Description of the task:
Return exactly those lines of the material below that fall between the line holding "U5: XNOR 74HC266" and the line holding "D1: diode 1N4001 (A N_8, K N_3) -> none", inclusive.

Source material:
▬▬▬▬▬▬
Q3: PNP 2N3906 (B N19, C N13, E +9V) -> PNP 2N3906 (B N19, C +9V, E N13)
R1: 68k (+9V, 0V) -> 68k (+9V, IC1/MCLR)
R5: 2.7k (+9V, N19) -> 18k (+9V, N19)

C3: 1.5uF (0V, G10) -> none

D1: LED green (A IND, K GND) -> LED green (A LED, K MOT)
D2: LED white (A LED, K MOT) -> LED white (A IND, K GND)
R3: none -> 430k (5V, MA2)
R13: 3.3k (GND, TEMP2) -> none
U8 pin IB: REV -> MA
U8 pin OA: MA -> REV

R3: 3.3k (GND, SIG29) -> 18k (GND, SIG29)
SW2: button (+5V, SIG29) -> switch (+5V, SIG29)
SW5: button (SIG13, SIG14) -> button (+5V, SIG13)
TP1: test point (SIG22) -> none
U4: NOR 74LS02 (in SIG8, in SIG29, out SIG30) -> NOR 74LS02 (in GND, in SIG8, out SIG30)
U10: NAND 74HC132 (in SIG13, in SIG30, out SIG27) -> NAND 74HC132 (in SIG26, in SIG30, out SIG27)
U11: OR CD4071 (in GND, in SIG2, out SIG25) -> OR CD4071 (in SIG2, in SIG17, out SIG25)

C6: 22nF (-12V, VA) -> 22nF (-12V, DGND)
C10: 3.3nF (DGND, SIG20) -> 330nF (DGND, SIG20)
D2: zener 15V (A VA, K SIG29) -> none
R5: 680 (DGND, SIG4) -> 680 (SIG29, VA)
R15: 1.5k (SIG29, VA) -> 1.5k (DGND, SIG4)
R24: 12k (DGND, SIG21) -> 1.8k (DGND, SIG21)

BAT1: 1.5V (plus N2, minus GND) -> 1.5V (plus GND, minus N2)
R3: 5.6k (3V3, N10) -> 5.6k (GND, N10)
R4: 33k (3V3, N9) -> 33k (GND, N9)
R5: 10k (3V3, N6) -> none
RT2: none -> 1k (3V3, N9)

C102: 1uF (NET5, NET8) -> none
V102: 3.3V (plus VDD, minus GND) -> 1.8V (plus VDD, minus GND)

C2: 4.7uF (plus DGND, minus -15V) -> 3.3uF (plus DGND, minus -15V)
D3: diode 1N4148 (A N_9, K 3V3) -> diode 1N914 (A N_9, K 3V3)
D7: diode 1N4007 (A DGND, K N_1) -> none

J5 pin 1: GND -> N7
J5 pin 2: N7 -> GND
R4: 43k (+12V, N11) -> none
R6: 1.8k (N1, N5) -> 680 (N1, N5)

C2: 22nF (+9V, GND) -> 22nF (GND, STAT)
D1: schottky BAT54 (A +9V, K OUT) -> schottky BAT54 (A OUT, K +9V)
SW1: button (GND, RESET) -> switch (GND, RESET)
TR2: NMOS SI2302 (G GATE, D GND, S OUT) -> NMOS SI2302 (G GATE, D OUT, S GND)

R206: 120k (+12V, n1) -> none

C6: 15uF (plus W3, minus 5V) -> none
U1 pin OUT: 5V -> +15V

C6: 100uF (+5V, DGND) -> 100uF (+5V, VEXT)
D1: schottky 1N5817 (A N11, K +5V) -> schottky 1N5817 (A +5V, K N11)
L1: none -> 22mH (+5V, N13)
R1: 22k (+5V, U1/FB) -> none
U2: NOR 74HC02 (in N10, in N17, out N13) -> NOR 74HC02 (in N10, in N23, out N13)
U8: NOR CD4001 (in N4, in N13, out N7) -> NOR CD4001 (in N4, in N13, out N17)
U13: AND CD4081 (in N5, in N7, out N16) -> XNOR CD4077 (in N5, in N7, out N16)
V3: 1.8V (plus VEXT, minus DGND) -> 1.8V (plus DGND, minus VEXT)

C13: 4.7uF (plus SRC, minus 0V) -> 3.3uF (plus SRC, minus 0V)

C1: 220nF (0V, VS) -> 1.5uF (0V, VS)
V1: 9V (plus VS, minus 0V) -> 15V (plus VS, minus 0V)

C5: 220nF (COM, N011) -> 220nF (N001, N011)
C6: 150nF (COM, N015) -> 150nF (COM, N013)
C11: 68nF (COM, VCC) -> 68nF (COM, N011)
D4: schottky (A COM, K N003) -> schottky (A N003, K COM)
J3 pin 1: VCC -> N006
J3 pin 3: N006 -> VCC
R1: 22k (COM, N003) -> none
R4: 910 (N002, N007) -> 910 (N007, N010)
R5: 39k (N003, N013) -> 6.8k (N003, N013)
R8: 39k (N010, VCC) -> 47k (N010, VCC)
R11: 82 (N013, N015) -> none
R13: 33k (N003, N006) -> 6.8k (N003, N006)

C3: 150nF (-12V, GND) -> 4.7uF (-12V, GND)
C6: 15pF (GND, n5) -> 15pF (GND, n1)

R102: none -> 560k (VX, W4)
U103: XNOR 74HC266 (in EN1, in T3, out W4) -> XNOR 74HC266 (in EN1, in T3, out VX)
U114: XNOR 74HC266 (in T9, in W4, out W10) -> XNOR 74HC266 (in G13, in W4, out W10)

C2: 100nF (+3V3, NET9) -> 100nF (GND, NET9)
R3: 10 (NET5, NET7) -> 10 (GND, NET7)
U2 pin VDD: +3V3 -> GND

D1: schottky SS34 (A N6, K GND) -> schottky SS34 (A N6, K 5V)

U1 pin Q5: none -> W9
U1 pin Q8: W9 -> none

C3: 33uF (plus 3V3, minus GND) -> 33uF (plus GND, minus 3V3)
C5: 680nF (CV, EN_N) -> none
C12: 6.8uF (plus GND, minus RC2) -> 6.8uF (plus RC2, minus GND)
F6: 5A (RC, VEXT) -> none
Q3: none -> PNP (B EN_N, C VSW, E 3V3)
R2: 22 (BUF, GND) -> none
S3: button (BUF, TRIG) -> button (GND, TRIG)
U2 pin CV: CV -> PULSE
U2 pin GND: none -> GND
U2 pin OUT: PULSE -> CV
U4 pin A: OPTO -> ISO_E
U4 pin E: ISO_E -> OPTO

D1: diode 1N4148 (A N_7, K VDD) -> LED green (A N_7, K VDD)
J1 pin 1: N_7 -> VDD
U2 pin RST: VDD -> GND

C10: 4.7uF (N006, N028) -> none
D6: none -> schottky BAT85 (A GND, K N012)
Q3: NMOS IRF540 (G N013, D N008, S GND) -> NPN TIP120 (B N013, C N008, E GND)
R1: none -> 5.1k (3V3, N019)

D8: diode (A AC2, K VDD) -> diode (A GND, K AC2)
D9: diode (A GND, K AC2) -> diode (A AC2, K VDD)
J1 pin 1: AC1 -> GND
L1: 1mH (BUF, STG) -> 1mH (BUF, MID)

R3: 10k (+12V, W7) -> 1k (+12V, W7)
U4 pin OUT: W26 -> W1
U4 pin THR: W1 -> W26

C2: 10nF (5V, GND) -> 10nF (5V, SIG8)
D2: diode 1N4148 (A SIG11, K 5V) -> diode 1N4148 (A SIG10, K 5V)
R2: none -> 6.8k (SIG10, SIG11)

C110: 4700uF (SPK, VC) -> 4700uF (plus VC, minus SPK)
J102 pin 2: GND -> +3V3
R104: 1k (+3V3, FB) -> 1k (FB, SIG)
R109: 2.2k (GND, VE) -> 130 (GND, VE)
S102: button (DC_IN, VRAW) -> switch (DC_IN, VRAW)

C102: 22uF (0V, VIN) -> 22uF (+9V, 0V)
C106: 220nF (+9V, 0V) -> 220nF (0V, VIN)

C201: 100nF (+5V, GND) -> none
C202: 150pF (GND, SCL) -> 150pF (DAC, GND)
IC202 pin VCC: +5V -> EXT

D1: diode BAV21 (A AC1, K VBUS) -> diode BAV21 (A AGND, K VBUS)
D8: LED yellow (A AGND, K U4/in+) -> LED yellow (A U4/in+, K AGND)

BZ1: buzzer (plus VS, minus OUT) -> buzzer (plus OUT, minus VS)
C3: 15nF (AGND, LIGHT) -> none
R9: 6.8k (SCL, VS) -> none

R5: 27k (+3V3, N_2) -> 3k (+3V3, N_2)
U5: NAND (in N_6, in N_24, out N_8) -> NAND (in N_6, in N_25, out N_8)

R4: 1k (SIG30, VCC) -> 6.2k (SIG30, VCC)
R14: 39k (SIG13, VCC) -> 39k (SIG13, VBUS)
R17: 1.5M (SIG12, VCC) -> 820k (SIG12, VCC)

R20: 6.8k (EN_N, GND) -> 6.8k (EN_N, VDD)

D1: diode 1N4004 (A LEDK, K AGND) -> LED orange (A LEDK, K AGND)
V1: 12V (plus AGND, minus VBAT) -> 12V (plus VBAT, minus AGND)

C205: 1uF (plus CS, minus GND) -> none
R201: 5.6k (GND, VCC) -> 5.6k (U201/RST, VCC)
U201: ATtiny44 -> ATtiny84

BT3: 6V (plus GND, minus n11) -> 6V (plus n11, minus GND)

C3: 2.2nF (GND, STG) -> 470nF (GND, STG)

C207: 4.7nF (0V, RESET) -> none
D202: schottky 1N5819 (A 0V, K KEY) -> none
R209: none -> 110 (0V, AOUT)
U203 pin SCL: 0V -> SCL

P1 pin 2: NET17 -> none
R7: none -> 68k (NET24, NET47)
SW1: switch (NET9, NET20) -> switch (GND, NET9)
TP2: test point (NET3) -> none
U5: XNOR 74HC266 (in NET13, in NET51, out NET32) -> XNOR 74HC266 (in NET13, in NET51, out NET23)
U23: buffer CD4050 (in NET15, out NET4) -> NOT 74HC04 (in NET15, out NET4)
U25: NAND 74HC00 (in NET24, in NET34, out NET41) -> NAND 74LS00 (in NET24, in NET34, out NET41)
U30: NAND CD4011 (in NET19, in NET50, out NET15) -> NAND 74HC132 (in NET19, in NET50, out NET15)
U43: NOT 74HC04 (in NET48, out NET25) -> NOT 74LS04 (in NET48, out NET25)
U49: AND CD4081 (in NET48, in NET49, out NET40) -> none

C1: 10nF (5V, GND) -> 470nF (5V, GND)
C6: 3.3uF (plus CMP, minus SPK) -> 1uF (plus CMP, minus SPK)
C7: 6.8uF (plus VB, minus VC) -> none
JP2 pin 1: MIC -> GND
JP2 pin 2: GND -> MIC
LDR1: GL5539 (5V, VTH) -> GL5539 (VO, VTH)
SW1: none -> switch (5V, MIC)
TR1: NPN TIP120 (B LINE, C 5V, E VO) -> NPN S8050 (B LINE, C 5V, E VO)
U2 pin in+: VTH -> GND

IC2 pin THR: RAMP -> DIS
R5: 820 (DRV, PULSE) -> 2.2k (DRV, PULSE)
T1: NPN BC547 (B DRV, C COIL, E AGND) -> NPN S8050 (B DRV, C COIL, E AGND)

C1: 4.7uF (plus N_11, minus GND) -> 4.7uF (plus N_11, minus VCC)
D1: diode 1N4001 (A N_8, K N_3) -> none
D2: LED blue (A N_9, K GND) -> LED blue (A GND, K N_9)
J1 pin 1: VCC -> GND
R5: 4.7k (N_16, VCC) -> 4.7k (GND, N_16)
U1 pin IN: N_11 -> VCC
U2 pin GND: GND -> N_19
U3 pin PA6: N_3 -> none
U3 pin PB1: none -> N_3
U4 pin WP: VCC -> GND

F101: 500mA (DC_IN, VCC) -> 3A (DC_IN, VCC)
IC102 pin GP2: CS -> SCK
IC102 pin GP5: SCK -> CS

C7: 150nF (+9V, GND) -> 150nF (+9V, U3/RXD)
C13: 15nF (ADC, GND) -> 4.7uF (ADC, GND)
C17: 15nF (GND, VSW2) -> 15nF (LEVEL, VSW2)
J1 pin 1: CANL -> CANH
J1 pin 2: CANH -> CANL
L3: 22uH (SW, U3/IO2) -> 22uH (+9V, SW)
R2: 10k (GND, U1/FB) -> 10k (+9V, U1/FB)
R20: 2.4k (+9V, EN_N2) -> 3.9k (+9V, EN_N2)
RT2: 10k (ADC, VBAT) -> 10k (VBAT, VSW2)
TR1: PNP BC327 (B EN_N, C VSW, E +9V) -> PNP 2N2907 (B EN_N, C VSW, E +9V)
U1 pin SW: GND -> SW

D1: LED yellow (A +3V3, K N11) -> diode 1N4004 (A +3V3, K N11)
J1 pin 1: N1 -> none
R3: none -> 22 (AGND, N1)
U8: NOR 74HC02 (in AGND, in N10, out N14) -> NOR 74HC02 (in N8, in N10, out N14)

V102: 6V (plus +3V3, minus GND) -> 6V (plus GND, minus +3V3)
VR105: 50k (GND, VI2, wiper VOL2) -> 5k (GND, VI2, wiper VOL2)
▬▬▬▬▬▬
Result of this exercise:
U5: XNOR 74HC266 (in NET13, in NET51, out NET32) -> XNOR 74HC266 (in NET13, in NET51, out NET23)
U23: buffer CD4050 (in NET15, out NET4) -> NOT 74HC04 (in NET15, out NET4)
U25: NAND 74HC00 (in NET24, in NET34, out NET41) -> NAND 74LS00 (in NET24, in NET34, out NET41)
U30: NAND CD4011 (in NET19, in NET50, out NET15) -> NAND 74HC132 (in NET19, in NET50, out NET15)
U43: NOT 74HC04 (in NET48, out NET25) -> NOT 74LS04 (in NET48, out NET25)
U49: AND CD4081 (in NET48, in NET49, out NET40) -> none

C1: 10nF (5V, GND) -> 470nF (5V, GND)
C6: 3.3uF (plus CMP, minus SPK) -> 1uF (plus CMP, minus SPK)
C7: 6.8uF (plus VB, minus VC) -> none
JP2 pin 1: MIC -> GND
JP2 pin 2: GND -> MIC
LDR1: GL5539 (5V, VTH) -> GL5539 (VO, VTH)
SW1: none -> switch (5V, MIC)
TR1: NPN TIP120 (B LINE, C 5V, E VO) -> NPN S8050 (B LINE, C 5V, E VO)
U2 pin in+: VTH -> GND

IC2 pin THR: RAMP -> DIS
R5: 820 (DRV, PULSE) -> 2.2k (DRV, PULSE)
T1: NPN BC547 (B DRV, C COIL, E AGND) -> NPN S8050 (B DRV, C COIL, E AGND)

C1: 4.7uF (plus N_11, minus GND) -> 4.7uF (plus N_11, minus VCC)
D1: diode 1N4001 (A N_8, K N_3) -> none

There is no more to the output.